§ Task inputs
⟨

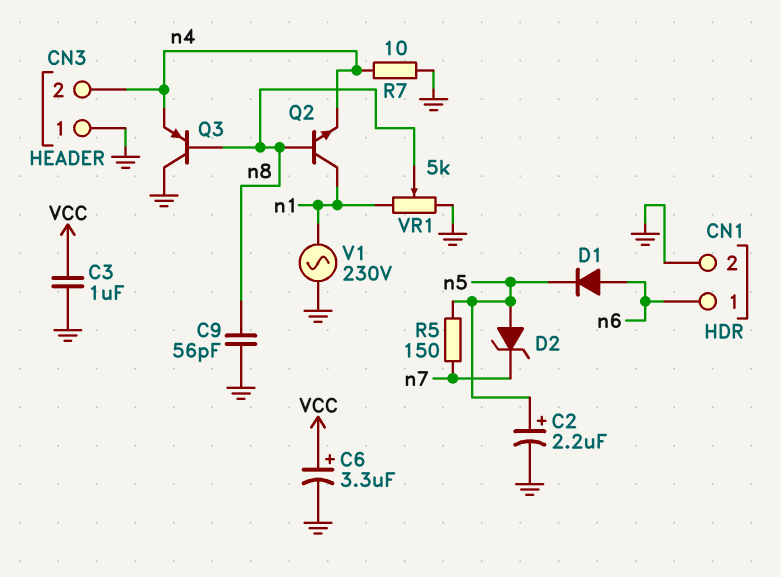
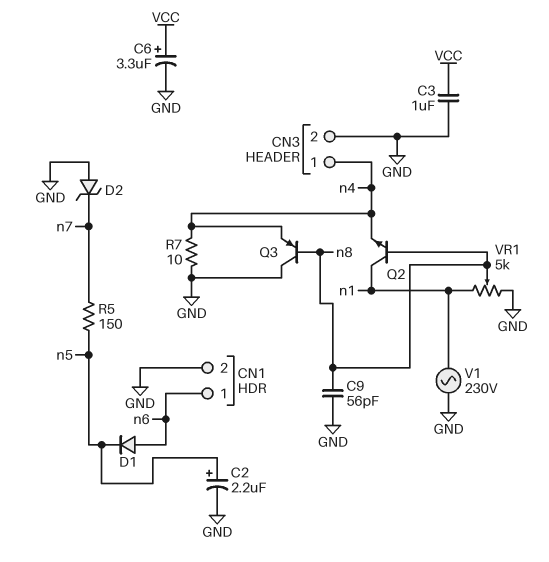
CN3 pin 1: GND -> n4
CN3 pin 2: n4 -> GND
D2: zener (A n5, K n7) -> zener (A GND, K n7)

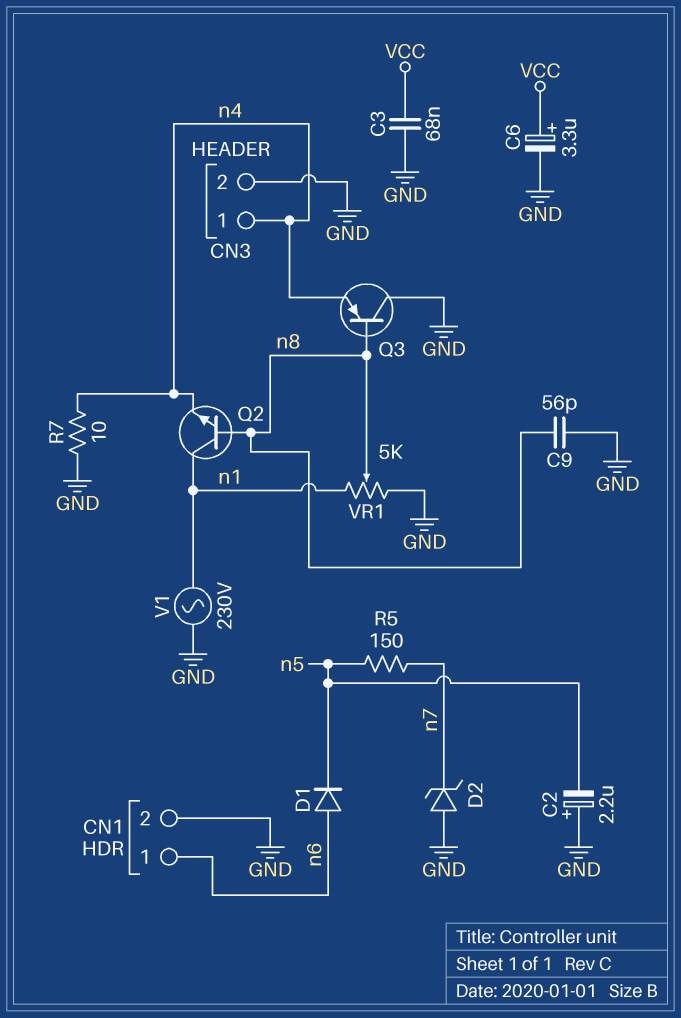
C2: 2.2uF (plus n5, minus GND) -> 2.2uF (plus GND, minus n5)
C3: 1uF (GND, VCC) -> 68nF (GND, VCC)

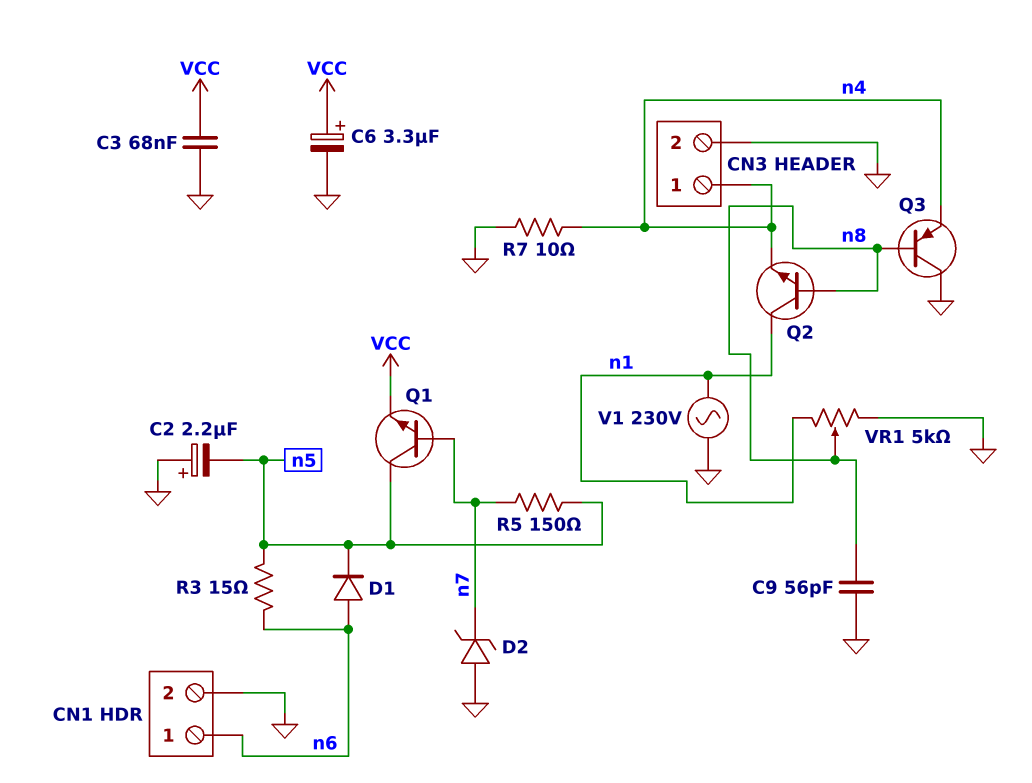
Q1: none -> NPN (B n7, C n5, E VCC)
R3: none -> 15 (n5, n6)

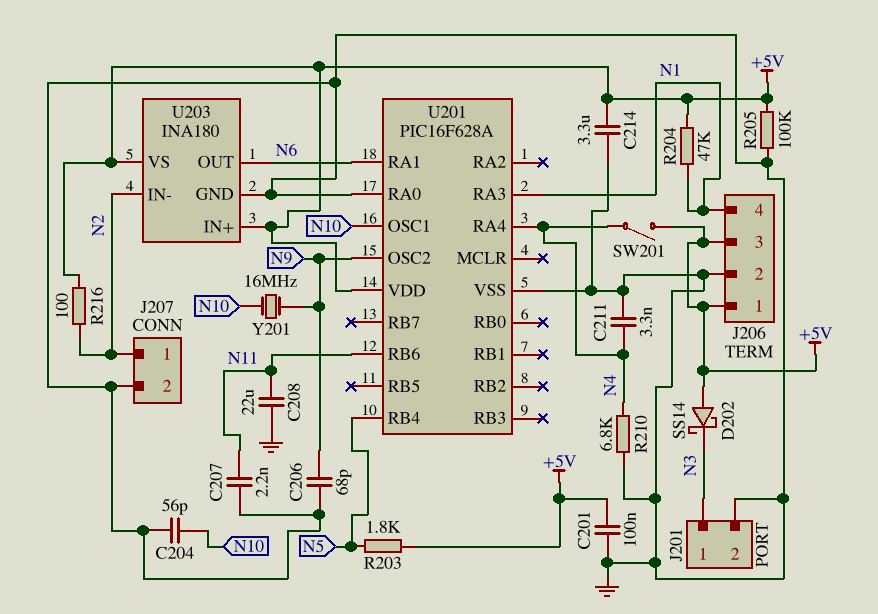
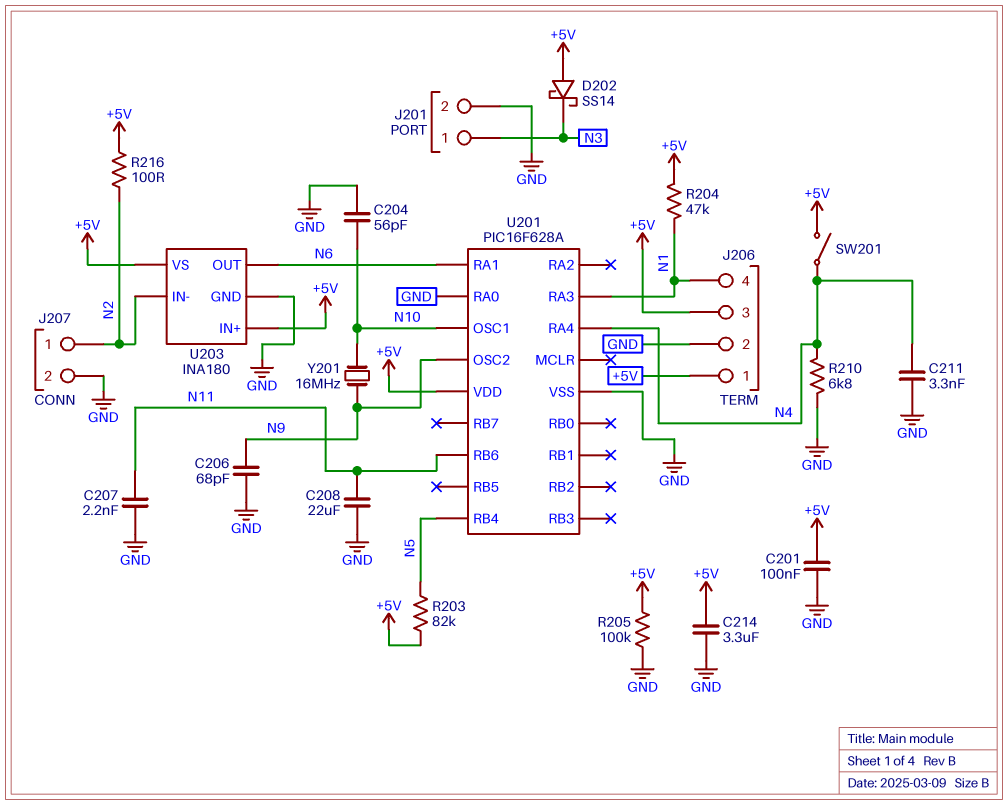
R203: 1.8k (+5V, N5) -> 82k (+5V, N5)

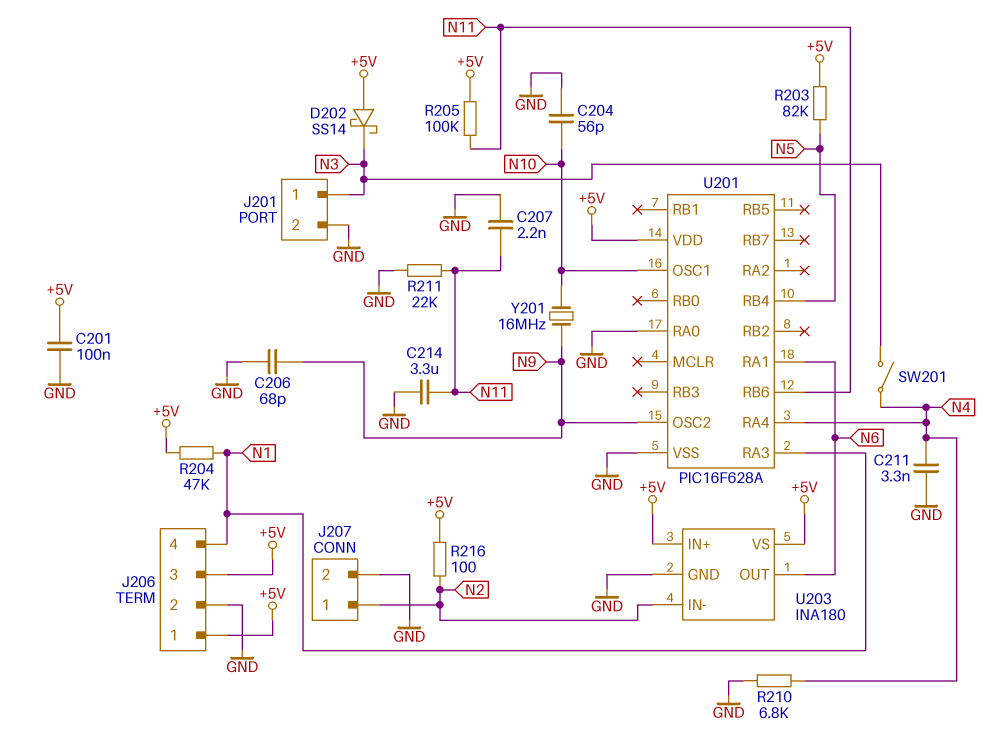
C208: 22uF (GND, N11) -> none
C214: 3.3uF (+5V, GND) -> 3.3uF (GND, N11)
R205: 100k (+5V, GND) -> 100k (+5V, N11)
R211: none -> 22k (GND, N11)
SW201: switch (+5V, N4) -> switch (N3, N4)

⟩

§ Work request
After locating the line that contains "Q1: none -> NPN (B n7, C n5, E VCC)", output it and all later lines through the end of the material exactly, leaving out pictures.

§ Reply
Q1: none -> NPN (B n7, C n5, E VCC)
R3: none -> 15 (n5, n6)

R203: 1.8k (+5V, N5) -> 82k (+5V, N5)

C208: 22uF (GND, N11) -> none
C214: 3.3uF (+5V, GND) -> 3.3uF (GND, N11)
R205: 100k (+5V, GND) -> 100k (+5V, N11)
R211: none -> 22k (GND, N11)
SW201: switch (+5V, N4) -> switch (N3, N4)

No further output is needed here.